Could you please find each line in the records that contains the word "round" and copy it?

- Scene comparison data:
*** Block opens ***
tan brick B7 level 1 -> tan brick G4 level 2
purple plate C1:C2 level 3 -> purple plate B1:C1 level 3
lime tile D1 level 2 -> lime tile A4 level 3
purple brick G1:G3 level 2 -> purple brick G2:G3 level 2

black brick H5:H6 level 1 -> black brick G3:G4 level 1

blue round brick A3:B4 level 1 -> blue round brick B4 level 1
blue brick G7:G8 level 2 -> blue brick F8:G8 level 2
*** Block closes ***
*** Block opens ***
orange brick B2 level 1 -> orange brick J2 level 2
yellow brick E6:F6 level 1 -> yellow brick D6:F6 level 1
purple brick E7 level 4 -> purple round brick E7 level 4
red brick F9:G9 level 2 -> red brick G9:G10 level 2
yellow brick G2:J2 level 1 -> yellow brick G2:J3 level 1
*** Block closes ***
- REPLY:
blue round brick A3:B4 level 1 -> blue round brick B4 level 1
purple brick E7 level 4 -> purple round brick E7 level 4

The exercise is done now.